_Work instruction_.
Consider the data that follows and state how many lines contain the string "calculator", using the number alone.

_Supplied data_.
◆ ◆ ◆

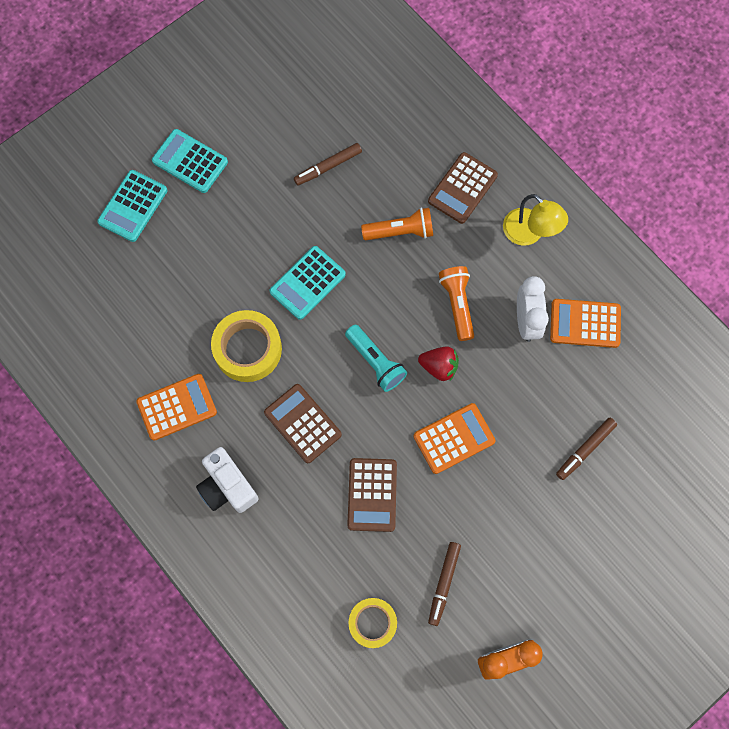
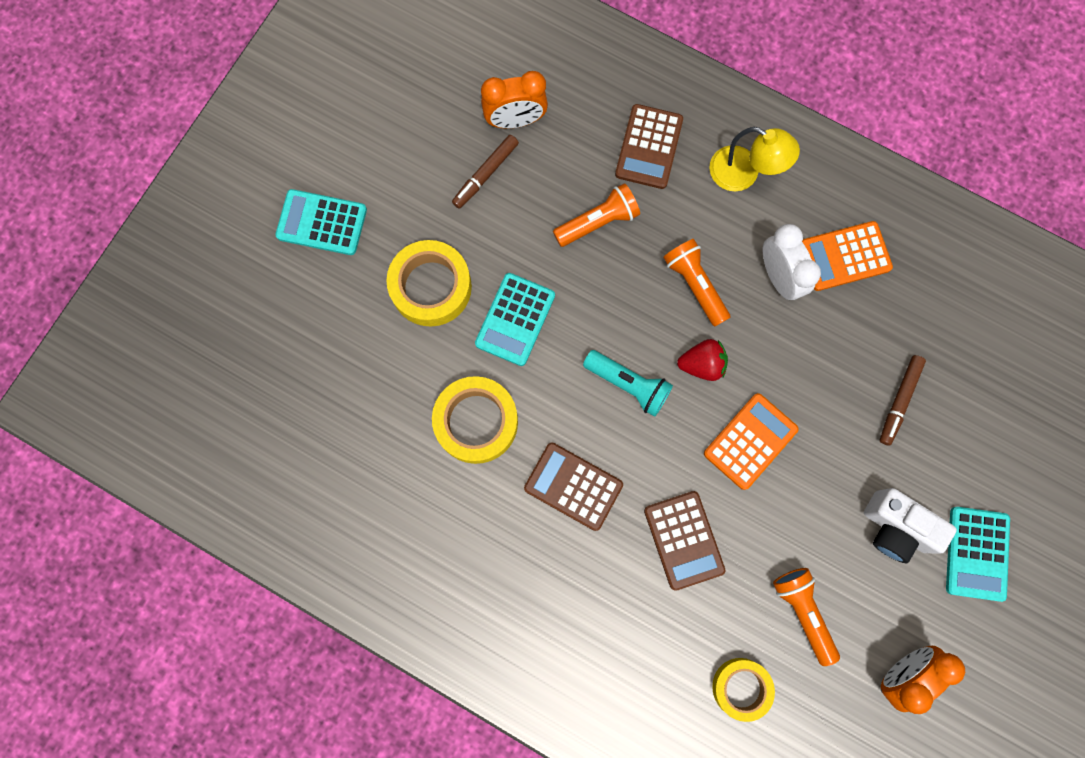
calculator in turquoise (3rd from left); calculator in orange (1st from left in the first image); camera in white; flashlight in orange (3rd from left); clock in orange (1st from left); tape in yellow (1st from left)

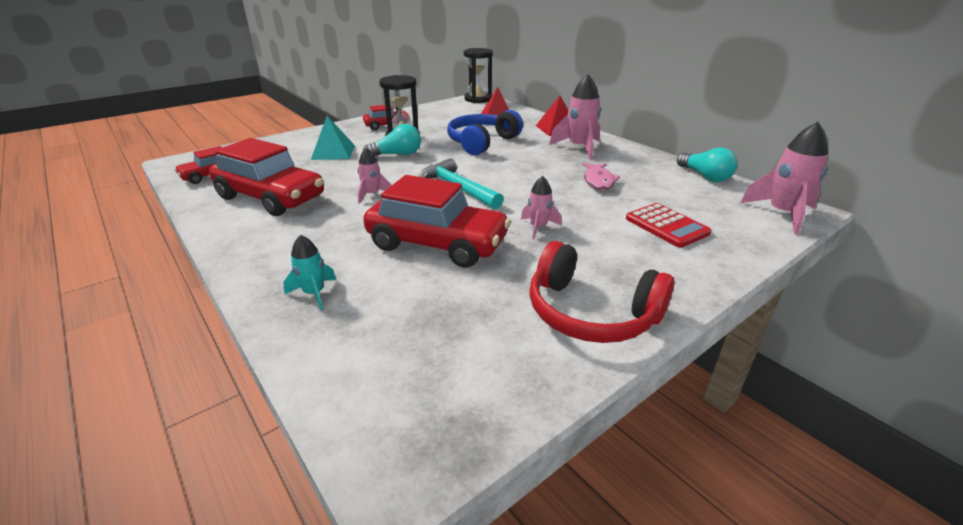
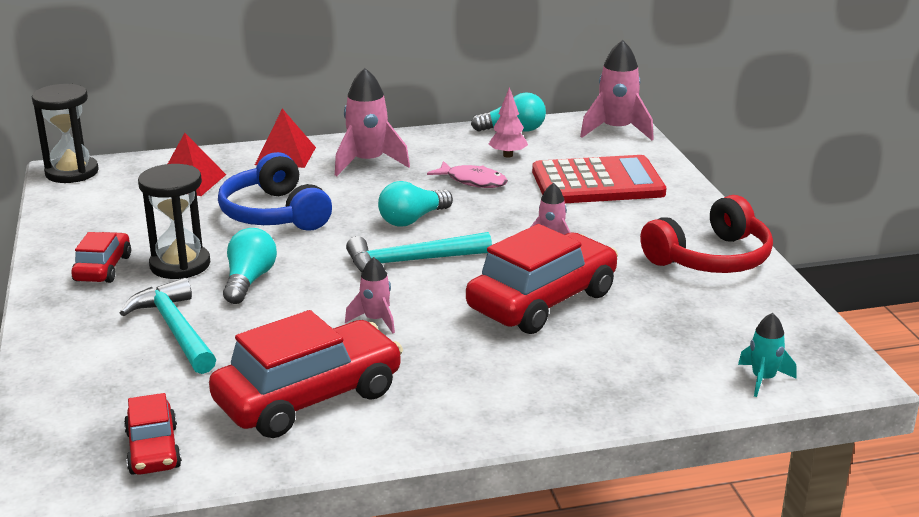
hammer in turquoise (1st from left); calculator in red; rocket in turquoise; tree in pink; light bulb in turquoise (2nd from left)

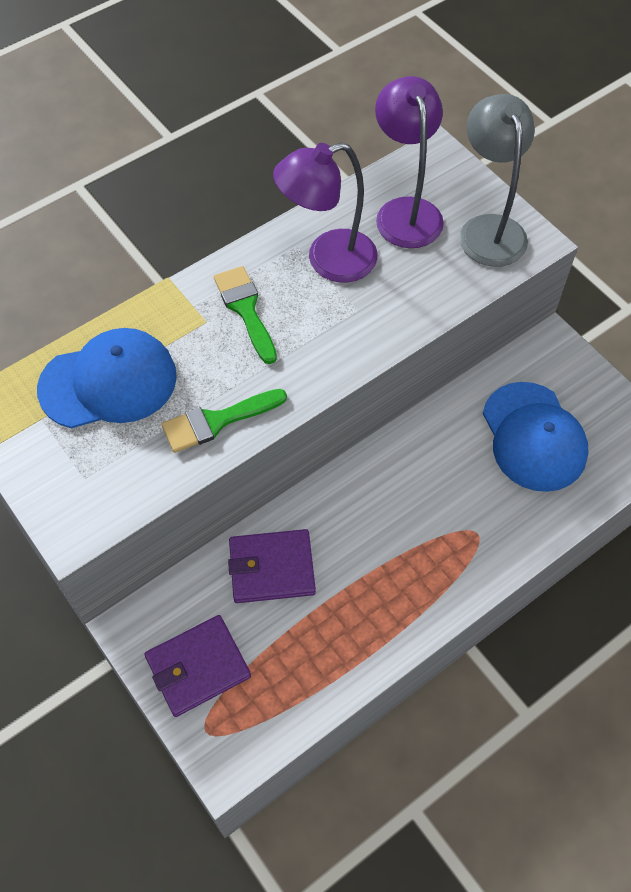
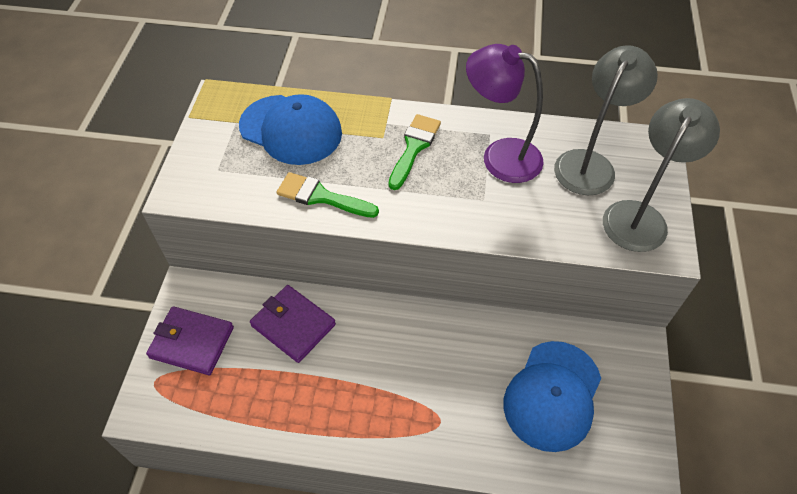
lamp in grey (1st from left)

◆ ◆ ◆

_Answer section_.
2